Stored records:

------------------------

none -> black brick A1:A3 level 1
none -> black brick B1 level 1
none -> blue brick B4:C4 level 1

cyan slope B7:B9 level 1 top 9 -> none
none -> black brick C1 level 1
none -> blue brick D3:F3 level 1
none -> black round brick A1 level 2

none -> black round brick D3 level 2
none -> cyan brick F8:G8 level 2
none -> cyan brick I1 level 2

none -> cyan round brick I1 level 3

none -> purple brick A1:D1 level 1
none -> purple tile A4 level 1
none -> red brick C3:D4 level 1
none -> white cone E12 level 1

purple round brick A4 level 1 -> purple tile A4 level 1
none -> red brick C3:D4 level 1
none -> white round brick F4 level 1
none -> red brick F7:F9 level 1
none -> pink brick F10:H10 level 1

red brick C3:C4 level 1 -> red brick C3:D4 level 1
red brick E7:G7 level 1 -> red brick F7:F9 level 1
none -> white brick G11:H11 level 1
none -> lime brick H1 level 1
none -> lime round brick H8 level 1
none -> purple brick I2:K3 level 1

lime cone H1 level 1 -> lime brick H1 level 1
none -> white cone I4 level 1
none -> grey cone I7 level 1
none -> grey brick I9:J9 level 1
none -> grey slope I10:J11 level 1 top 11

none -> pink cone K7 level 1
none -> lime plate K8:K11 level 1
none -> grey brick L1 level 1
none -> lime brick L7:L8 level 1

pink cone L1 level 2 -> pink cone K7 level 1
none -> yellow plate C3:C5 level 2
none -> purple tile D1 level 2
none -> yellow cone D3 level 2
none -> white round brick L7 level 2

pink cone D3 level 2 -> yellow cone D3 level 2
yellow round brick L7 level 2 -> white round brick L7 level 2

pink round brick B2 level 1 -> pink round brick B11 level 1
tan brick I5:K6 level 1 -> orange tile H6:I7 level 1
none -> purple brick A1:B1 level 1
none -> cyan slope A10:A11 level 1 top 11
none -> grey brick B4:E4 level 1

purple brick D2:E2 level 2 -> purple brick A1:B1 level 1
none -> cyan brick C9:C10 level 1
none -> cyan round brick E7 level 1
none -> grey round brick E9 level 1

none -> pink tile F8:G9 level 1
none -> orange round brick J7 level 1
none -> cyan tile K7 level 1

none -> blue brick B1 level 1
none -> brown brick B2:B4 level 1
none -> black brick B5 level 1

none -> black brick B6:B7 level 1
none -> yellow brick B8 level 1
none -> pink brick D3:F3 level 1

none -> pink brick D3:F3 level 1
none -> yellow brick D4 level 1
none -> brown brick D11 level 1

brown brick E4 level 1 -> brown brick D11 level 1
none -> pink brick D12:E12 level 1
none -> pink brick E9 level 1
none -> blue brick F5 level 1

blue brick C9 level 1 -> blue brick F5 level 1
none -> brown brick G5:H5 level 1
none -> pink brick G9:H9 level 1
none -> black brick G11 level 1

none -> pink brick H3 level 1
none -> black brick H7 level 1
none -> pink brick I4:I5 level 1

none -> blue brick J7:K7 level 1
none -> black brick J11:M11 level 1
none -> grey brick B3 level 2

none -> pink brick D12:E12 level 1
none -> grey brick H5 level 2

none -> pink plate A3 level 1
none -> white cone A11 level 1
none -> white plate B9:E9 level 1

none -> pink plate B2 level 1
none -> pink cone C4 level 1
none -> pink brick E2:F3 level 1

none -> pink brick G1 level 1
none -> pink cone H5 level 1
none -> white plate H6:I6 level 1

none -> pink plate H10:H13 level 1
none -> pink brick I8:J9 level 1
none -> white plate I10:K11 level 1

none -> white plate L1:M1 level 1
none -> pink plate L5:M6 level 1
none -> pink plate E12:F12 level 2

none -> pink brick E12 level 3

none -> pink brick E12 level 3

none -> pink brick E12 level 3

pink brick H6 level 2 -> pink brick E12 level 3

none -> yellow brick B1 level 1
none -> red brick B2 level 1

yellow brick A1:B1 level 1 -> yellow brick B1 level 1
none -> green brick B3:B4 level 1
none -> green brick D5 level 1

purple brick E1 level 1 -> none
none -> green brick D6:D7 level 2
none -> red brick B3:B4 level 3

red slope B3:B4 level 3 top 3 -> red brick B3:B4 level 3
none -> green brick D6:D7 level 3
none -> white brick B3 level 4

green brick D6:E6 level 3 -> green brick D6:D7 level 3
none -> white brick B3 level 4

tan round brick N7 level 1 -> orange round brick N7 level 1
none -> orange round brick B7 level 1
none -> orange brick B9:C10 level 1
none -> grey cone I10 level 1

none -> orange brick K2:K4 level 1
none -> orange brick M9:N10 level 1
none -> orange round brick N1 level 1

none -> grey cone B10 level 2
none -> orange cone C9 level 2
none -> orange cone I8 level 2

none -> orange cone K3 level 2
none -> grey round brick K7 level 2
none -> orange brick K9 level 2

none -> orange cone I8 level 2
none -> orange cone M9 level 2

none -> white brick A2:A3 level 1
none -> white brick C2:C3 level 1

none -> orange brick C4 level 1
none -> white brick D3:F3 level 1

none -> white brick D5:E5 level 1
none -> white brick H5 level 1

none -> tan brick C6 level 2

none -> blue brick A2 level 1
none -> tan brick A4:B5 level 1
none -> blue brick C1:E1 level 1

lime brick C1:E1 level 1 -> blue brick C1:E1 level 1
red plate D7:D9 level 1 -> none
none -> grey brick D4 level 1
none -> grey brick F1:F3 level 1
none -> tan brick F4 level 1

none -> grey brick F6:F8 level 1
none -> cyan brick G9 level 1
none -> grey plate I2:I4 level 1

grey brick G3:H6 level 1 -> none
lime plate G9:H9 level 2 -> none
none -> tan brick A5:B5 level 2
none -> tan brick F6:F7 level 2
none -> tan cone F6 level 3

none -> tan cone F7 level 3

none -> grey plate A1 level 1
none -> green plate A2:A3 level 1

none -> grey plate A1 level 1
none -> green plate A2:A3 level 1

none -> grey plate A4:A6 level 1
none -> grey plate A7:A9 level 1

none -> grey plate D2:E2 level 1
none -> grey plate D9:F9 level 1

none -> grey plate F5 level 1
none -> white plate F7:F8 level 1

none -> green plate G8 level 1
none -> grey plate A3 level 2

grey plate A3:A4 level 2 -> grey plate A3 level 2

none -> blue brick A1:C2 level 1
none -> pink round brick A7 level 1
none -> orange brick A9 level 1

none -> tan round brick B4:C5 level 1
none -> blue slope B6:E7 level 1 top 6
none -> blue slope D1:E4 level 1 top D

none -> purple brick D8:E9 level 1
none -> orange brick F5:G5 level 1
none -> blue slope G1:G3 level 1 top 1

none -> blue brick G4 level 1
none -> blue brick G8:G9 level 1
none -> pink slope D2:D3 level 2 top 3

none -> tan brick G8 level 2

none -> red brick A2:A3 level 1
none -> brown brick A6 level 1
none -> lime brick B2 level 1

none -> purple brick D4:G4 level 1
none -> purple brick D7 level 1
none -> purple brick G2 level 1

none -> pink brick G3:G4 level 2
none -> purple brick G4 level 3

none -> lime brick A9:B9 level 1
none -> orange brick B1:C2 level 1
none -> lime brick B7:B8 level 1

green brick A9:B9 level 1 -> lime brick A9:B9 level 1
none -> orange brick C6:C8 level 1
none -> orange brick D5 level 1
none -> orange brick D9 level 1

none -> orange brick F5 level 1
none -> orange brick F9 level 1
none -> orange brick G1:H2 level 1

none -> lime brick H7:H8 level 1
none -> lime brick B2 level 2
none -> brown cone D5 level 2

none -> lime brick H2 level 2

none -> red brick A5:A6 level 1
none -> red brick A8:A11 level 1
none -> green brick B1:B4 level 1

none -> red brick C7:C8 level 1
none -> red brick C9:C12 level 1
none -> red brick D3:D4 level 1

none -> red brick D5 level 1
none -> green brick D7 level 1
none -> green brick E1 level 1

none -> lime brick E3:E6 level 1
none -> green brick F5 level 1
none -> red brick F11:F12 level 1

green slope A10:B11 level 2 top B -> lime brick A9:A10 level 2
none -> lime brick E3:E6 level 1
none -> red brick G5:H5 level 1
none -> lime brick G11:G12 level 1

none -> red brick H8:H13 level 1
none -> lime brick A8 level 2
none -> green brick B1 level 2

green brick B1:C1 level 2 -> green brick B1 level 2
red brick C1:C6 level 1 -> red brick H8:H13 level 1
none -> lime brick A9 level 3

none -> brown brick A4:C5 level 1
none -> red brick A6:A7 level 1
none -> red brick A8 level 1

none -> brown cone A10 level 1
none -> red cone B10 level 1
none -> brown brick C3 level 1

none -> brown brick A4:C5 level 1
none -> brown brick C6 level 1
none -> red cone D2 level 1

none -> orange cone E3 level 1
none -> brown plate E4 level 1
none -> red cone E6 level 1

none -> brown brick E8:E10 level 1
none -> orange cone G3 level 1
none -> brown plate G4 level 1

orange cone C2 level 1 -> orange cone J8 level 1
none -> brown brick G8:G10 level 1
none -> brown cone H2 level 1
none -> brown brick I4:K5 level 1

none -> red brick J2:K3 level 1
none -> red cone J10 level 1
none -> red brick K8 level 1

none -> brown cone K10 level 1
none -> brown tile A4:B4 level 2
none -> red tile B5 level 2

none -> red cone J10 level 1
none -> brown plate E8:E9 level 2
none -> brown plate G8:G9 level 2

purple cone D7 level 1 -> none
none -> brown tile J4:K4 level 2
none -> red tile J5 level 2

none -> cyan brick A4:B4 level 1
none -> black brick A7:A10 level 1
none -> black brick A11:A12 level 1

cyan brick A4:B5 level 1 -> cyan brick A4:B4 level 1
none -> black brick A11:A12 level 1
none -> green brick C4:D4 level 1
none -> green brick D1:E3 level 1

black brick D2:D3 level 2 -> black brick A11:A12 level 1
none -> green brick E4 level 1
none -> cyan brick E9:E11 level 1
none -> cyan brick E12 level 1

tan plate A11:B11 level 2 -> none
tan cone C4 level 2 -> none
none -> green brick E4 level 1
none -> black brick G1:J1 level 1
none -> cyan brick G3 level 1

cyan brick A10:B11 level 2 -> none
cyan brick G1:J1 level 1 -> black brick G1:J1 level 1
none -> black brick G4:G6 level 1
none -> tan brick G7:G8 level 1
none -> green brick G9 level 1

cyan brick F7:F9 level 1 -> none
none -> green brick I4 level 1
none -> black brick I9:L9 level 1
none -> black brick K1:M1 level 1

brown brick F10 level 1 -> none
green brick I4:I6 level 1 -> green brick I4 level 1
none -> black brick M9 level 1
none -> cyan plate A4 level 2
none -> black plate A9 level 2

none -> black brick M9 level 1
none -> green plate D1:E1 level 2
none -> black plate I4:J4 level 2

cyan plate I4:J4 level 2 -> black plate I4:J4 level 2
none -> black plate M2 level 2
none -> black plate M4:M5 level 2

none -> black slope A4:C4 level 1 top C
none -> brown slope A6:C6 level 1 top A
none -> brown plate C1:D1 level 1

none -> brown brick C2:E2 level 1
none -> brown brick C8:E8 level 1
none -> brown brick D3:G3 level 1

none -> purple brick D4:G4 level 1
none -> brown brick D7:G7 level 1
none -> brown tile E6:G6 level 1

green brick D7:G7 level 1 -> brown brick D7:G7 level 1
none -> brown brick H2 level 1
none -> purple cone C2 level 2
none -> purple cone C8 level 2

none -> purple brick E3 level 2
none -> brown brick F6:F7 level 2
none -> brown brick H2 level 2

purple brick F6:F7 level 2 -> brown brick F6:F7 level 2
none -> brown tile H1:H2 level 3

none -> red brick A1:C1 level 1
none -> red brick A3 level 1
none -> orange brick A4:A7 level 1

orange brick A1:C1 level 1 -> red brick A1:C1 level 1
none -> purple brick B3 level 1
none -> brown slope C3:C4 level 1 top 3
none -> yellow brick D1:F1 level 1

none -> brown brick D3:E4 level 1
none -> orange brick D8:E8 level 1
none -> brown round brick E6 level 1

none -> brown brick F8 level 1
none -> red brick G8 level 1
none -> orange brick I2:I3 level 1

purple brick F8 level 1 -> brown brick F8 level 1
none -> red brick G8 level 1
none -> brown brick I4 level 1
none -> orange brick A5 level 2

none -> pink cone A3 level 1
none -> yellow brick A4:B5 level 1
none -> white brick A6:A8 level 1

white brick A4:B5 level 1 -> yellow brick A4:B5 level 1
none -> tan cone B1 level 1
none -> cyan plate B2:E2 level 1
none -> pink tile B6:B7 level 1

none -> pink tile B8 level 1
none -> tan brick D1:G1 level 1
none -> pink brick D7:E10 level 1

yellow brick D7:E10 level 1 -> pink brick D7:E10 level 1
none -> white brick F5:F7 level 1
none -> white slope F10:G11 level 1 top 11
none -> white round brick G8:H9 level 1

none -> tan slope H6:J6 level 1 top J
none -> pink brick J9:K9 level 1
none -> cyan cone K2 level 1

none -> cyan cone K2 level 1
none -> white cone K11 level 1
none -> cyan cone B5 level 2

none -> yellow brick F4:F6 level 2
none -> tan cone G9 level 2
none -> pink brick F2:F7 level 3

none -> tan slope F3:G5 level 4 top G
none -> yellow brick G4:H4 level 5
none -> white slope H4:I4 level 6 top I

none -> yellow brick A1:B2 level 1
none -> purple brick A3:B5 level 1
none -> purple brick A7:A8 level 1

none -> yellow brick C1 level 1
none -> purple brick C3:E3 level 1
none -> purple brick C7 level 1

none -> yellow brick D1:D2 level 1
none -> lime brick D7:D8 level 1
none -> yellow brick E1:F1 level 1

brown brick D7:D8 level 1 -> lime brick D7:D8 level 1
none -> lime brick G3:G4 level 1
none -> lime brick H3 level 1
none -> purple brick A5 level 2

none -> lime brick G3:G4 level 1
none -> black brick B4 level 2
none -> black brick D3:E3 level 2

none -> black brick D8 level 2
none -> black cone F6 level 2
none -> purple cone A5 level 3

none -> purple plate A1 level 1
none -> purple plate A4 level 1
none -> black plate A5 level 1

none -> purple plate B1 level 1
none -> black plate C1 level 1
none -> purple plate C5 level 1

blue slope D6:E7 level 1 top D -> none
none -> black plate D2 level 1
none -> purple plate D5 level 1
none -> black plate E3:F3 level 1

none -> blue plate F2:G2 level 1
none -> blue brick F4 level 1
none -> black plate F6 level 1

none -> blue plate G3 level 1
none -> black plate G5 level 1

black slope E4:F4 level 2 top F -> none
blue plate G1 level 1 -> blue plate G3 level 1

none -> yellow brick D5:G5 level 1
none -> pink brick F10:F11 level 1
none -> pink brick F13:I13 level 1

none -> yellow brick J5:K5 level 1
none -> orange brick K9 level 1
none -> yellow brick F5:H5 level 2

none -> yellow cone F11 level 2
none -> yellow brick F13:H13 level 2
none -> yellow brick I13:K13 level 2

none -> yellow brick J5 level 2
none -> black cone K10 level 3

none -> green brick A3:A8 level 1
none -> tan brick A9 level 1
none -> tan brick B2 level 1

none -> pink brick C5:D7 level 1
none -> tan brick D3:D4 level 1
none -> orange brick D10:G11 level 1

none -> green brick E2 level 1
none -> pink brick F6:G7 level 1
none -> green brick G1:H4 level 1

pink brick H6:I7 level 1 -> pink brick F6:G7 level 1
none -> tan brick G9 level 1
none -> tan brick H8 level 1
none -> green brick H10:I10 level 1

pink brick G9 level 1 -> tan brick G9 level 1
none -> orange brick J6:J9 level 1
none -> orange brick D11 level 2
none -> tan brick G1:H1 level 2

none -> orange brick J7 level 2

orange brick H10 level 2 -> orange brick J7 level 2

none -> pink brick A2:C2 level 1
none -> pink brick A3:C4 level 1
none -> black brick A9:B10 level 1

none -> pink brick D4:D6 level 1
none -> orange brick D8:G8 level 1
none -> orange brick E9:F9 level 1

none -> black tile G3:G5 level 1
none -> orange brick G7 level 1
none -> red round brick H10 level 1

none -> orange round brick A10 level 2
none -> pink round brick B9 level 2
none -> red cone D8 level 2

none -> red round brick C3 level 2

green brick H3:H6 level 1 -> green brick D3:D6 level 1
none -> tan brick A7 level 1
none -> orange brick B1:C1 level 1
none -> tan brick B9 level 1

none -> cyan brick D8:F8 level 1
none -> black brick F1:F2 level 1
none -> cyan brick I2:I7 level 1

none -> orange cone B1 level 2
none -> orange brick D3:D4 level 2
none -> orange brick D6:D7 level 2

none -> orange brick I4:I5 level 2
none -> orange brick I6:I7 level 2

------------------------

→ Goal of the exercise:
Scan the lines above for "none -> grey plate A3 level 2" and for "none -> blue slope B6:E7 level 1 top 6". Repeat exactly the line holding each of them and every line in between.

→ Result of this task:
none -> grey plate A3 level 2

grey plate A3:A4 level 2 -> grey plate A3 level 2

none -> blue brick A1:C2 level 1
none -> pink round brick A7 level 1
none -> orange brick A9 level 1

none -> tan round brick B4:C5 level 1
none -> blue slope B6:E7 level 1 top 6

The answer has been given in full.